DATA EXCERPTS:
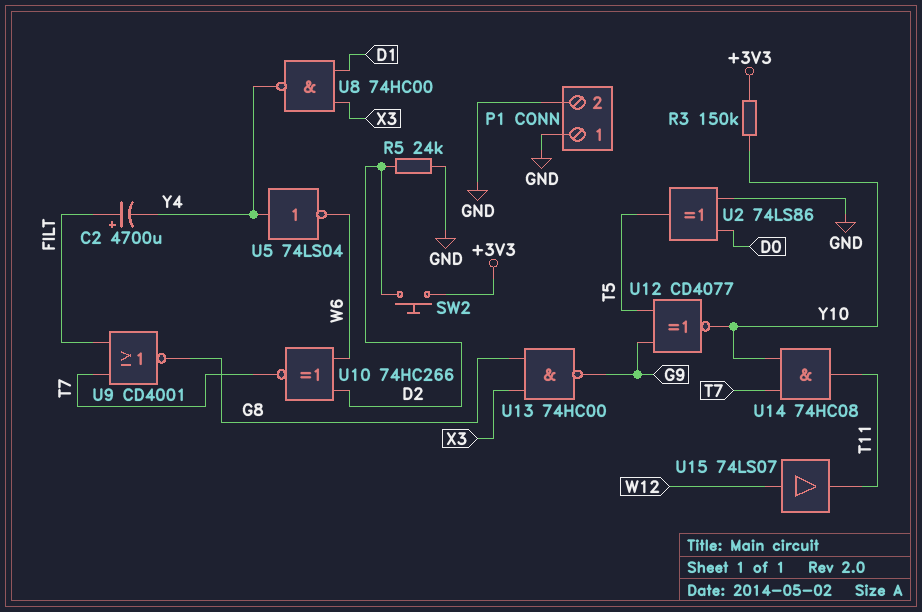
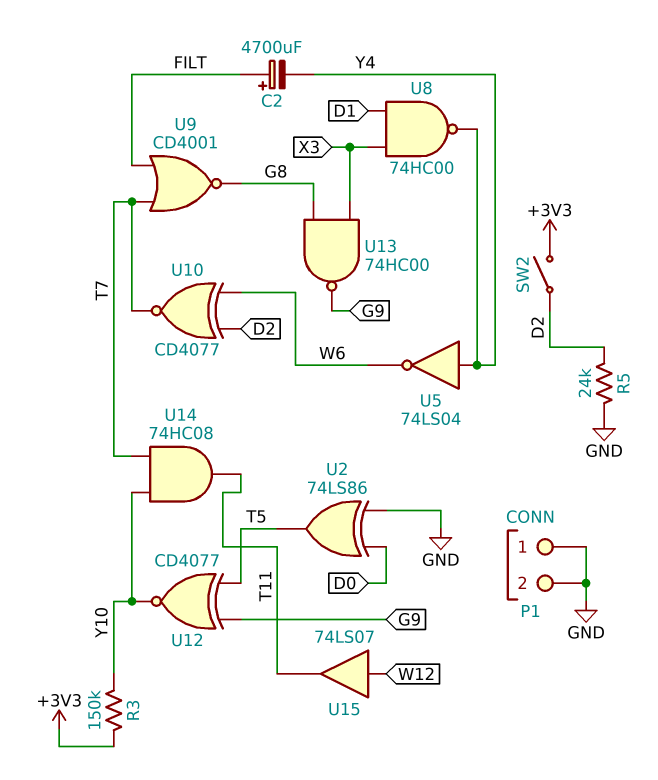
SW2: button (+3V3, D2) -> switch (+3V3, D2)
U10: XNOR 74HC266 (in D2, in W6, out T7) -> XNOR CD4077 (in D2, in W6, out T7)

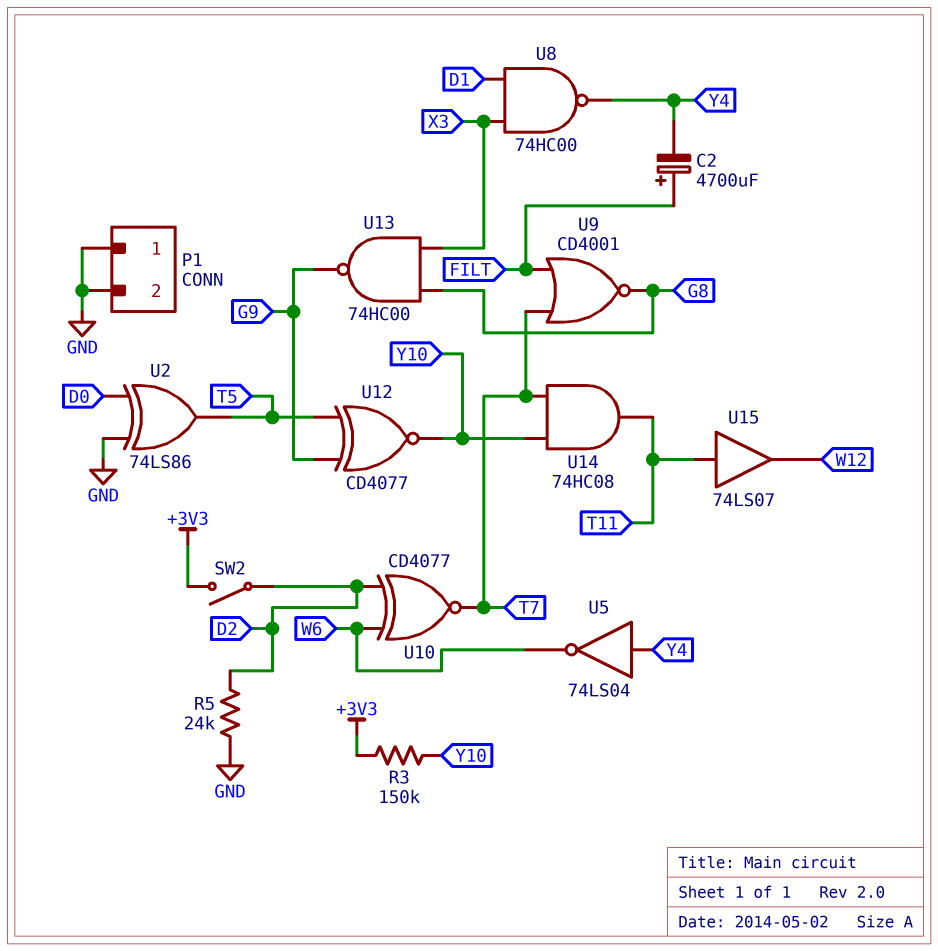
U15: buffer 74LS07 (in W12, out T11) -> buffer 74LS07 (in T11, out W12)

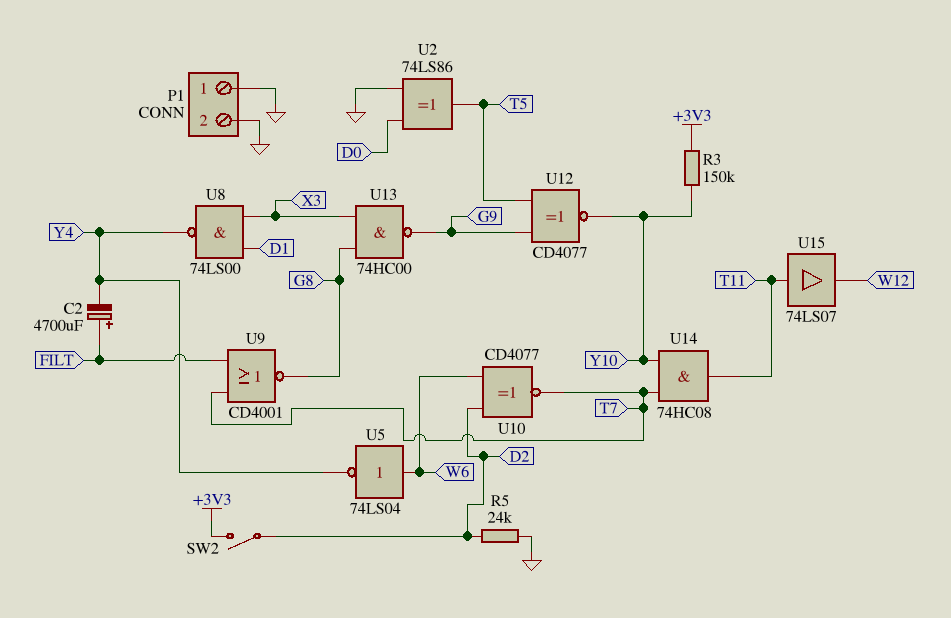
U5: NOT 74LS04 (in Y4, out W6) -> NOT 74LS04 (in W6, out Y4)
U8: NAND 74HC00 (in D1, in X3, out Y4) -> NAND 74LS00 (in D1, in X3, out Y4)

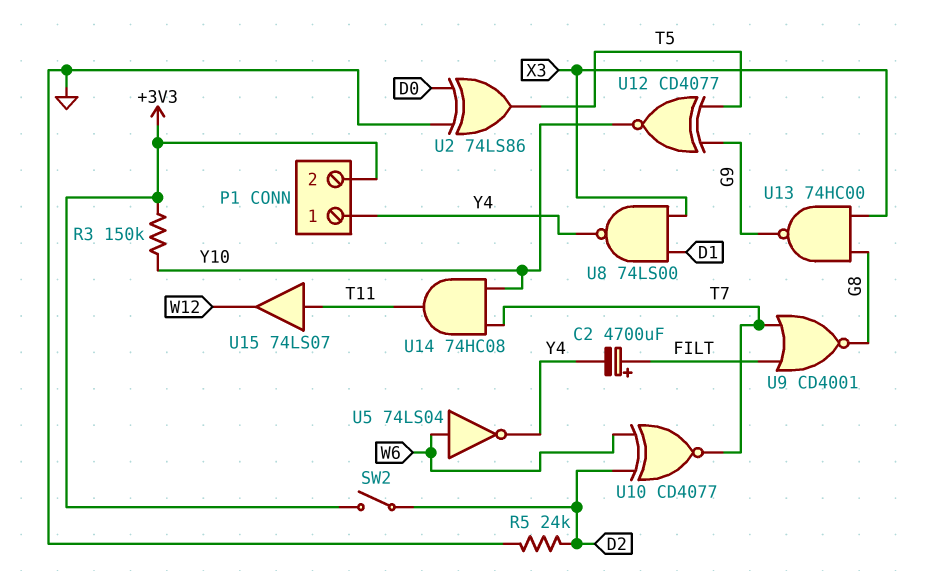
P1 pin 1: GND -> Y4
P1 pin 2: GND -> +3V3

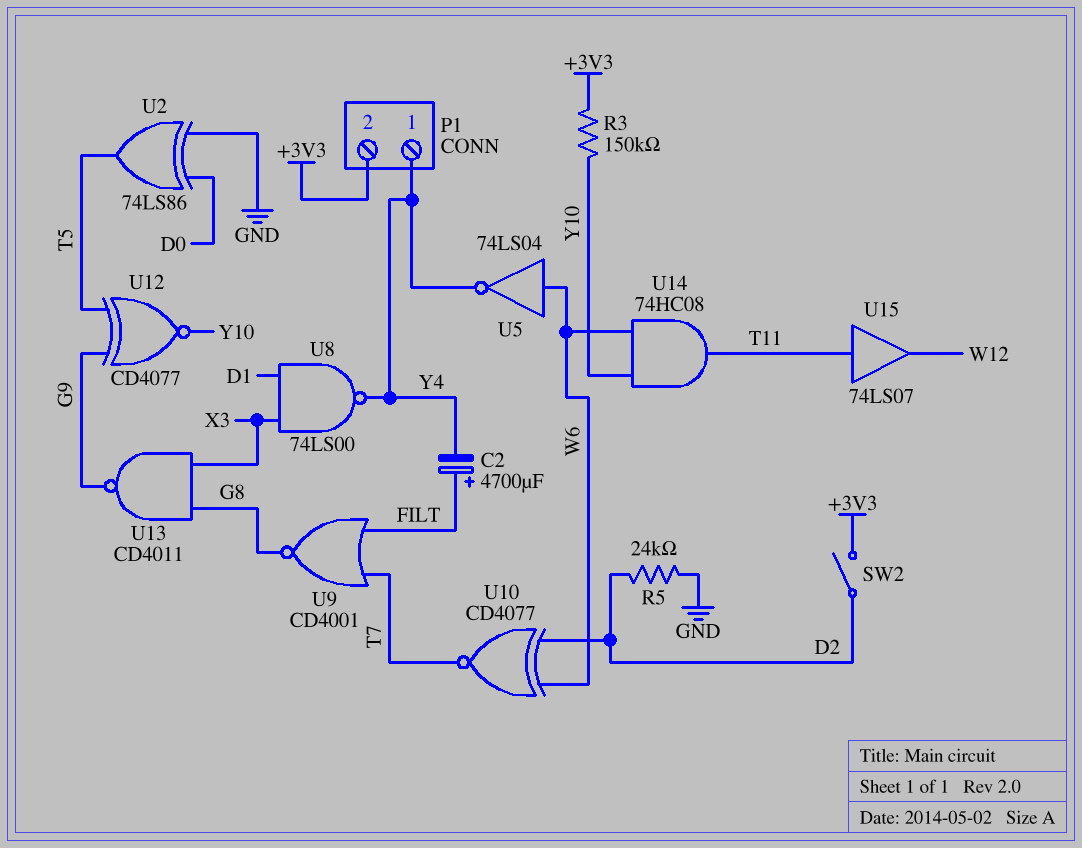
U13: NAND 74HC00 (in G8, in X3, out G9) -> NAND CD4011 (in G8, in X3, out G9)
U14: AND 74HC08 (in T7, in Y10, out T11) -> AND 74HC08 (in W6, in Y10, out T11)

EXERCISE DESCRIPTION:
All lines from the start of the entries above through the line containing "P1 pin 2: GND -> +3V3" are to be given again exactly; the pictures are not.

ANSWER SPACE:
SW2: button (+3V3, D2) -> switch (+3V3, D2)
U10: XNOR 74HC266 (in D2, in W6, out T7) -> XNOR CD4077 (in D2, in W6, out T7)

U15: buffer 74LS07 (in W12, out T11) -> buffer 74LS07 (in T11, out W12)

U5: NOT 74LS04 (in Y4, out W6) -> NOT 74LS04 (in W6, out Y4)
U8: NAND 74HC00 (in D1, in X3, out Y4) -> NAND 74LS00 (in D1, in X3, out Y4)

P1 pin 1: GND -> Y4
P1 pin 2: GND -> +3V3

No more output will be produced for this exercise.